EXERCISE INPUT —
◇ ◇ ◇
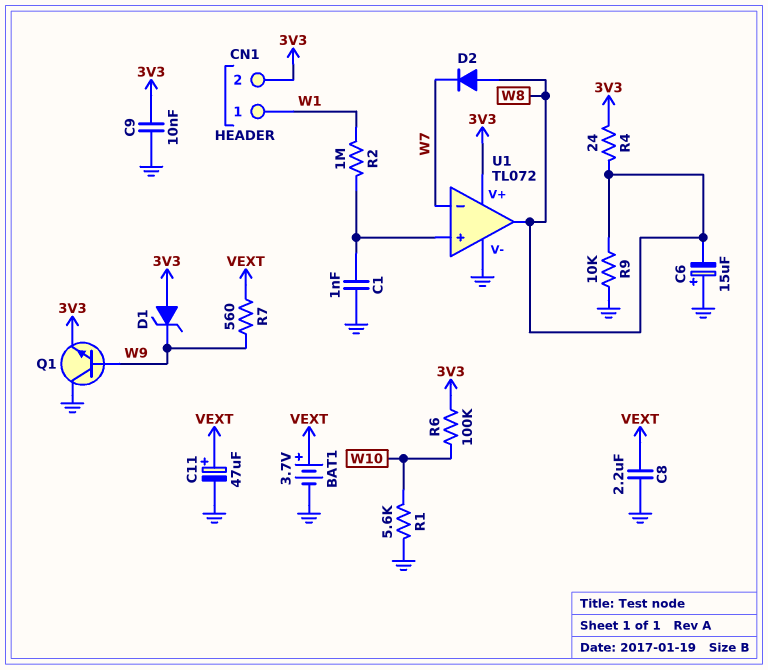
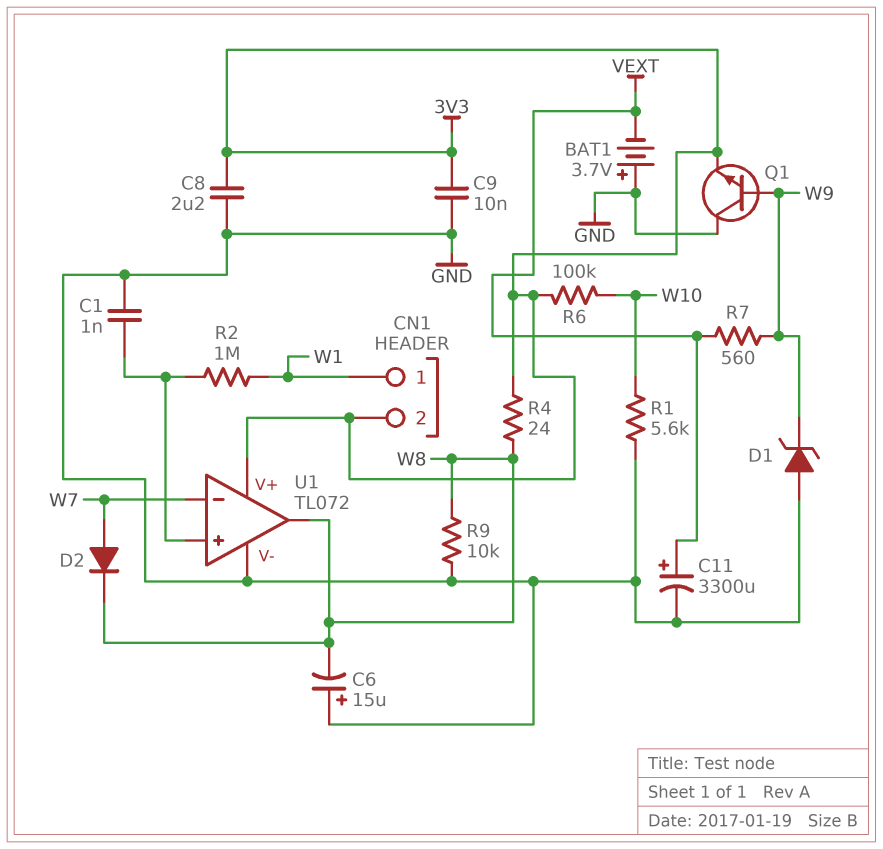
BAT1: 3.7V (plus VEXT, minus GND) -> 3.7V (plus GND, minus VEXT)
C8: 2.2uF (GND, VEXT) -> 2.2uF (3V3, GND)
C11: 47uF (plus VEXT, minus GND) -> 3300uF (plus VEXT, minus GND)
D1: zener (A 3V3, K W9) -> zener (A GND, K W9)
D2: diode (A W8, K W7) -> diode (A W7, K W8)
◇ ◇ ◇
AIM OF THE EXERCISE — Although the entries contain pictures, copy everything else in them exactly.

OUTPUT —
BAT1: 3.7V (plus VEXT, minus GND) -> 3.7V (plus GND, minus VEXT)
C8: 2.2uF (GND, VEXT) -> 2.2uF (3V3, GND)
C11: 47uF (plus VEXT, minus GND) -> 3300uF (plus VEXT, minus GND)
D1: zener (A 3V3, K W9) -> zener (A GND, K W9)
D2: diode (A W8, K W7) -> diode (A W7, K W8)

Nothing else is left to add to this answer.